**What you need to do**
Verbatim output of the lines below is required, with the images omitted.

**Data under study**
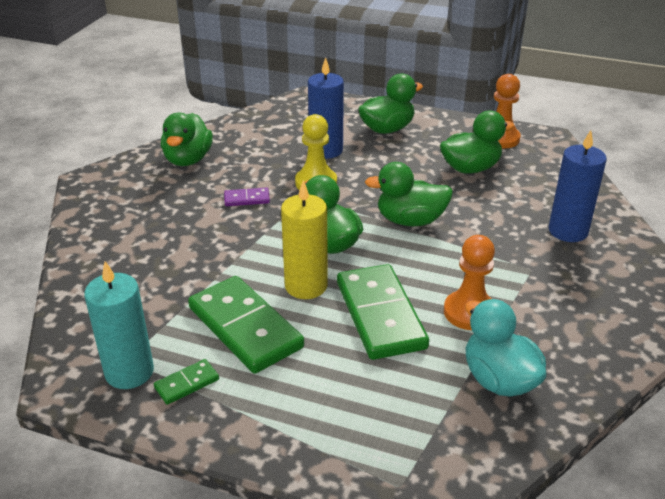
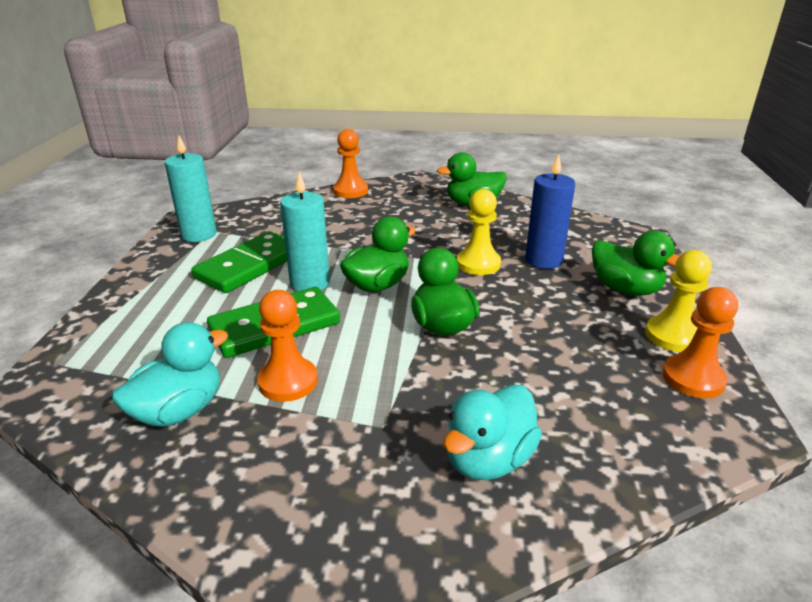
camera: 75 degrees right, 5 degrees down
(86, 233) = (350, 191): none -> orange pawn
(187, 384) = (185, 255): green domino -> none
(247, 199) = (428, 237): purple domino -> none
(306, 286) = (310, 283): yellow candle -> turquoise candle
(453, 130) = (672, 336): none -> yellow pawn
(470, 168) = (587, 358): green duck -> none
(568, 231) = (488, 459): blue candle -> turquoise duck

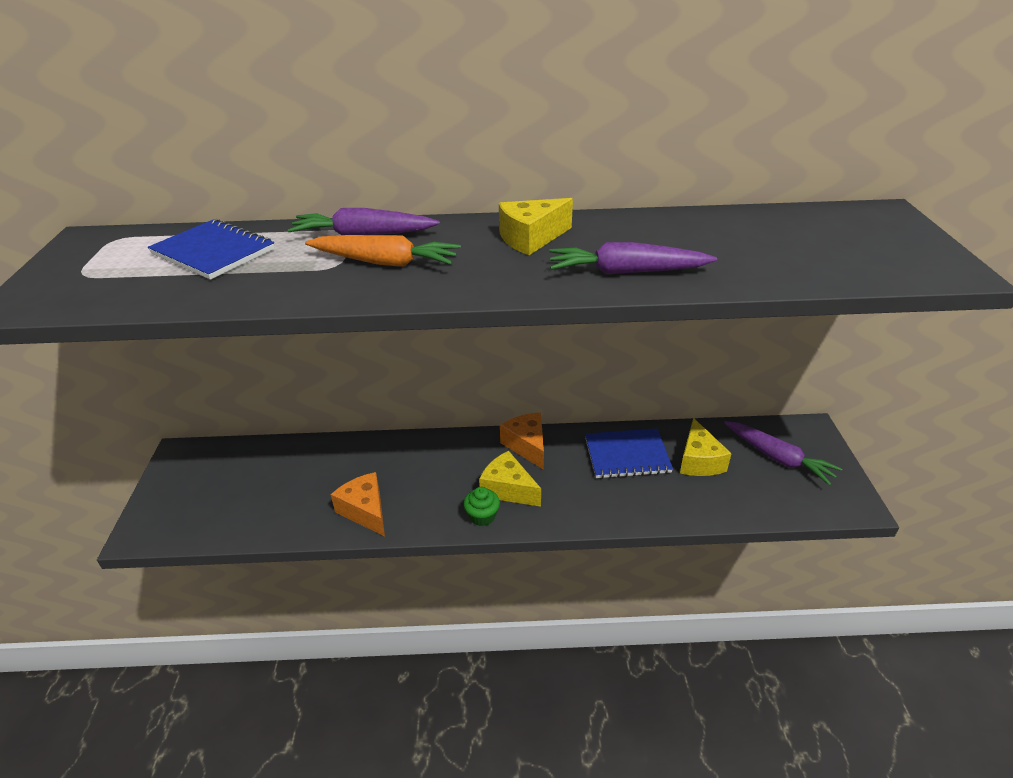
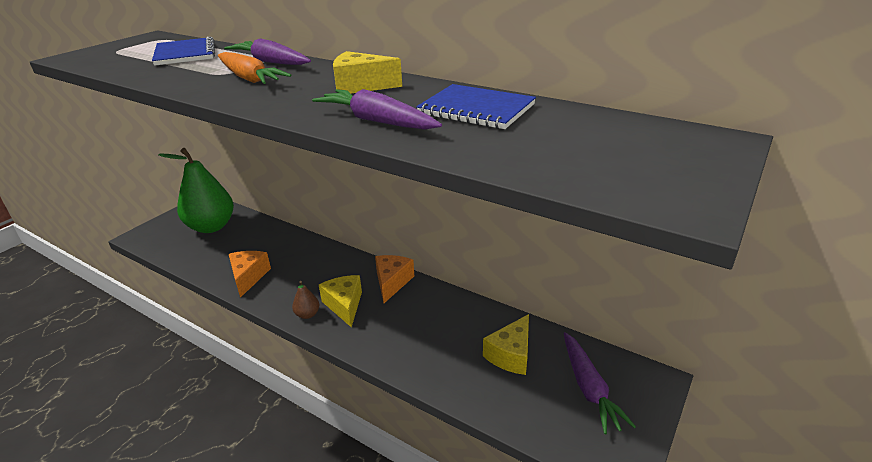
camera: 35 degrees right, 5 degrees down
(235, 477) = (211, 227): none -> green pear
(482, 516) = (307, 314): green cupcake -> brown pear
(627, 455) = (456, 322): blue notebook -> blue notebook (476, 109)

**Reply to the task**
camera: 75 degrees right, 5 degrees down
(86, 233) = (350, 191): none -> orange pawn
(187, 384) = (185, 255): green domino -> none
(247, 199) = (428, 237): purple domino -> none
(306, 286) = (310, 283): yellow candle -> turquoise candle
(453, 130) = (672, 336): none -> yellow pawn
(470, 168) = (587, 358): green duck -> none
(568, 231) = (488, 459): blue candle -> turquoise duck

camera: 35 degrees right, 5 degrees down
(235, 477) = (211, 227): none -> green pear
(482, 516) = (307, 314): green cupcake -> brown pear
(627, 455) = (456, 322): blue notebook -> blue notebook (476, 109)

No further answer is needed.